PROBLEM: The records below are made of lines; count those holding the word "orange" and give the number only.

TASK DATA:
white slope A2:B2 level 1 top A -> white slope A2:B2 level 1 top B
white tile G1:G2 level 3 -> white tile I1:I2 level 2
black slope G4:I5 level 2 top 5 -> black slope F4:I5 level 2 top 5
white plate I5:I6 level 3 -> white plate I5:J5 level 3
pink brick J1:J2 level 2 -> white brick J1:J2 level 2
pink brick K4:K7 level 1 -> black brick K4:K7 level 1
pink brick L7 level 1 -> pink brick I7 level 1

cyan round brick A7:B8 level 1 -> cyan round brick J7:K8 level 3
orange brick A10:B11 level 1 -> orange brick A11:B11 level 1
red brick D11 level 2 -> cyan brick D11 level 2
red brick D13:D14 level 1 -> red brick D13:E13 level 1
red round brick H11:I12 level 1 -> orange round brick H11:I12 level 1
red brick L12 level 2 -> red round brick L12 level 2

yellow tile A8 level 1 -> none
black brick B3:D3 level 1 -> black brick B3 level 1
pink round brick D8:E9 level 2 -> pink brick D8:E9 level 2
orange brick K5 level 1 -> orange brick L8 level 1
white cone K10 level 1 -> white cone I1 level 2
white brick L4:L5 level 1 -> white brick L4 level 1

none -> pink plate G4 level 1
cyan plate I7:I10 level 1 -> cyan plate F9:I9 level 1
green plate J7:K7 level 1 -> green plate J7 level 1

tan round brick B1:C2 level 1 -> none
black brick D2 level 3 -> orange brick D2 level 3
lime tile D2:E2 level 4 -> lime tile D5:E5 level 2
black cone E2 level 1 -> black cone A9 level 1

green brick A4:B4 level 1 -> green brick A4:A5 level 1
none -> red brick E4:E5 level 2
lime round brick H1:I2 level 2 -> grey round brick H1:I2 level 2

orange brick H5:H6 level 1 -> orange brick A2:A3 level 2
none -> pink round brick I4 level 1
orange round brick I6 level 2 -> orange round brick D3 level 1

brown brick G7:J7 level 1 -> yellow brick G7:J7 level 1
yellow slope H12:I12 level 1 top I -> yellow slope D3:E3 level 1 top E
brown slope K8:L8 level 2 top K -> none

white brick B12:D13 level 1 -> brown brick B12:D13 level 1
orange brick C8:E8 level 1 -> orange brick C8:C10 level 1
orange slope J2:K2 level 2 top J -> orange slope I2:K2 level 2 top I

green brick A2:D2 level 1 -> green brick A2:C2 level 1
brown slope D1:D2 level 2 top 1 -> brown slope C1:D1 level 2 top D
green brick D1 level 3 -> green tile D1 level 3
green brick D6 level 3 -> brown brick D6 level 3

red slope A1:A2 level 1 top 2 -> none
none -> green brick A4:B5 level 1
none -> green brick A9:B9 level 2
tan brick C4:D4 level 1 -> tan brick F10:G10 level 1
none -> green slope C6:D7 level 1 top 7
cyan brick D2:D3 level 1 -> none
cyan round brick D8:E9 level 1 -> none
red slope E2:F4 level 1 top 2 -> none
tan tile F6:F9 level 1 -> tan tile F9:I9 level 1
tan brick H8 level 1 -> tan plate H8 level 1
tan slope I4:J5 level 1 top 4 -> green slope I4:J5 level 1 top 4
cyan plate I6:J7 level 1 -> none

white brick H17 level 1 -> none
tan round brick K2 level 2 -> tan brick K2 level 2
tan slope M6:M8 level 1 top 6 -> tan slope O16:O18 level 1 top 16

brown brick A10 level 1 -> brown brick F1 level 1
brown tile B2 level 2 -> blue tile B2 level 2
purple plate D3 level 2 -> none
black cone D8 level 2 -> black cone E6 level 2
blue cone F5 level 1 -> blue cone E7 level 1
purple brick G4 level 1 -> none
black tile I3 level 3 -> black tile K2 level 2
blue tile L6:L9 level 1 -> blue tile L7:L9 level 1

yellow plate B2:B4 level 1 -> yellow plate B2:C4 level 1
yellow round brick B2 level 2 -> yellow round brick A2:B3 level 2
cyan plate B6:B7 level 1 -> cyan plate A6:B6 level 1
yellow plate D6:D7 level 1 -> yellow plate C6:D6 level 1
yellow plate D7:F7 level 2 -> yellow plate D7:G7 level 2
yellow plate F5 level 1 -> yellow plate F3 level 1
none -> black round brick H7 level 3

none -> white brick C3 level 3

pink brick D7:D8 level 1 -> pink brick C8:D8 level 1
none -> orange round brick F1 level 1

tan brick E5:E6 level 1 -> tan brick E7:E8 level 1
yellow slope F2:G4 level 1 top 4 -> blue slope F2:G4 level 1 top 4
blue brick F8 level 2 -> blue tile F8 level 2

EXPECTED OUTPUT: 9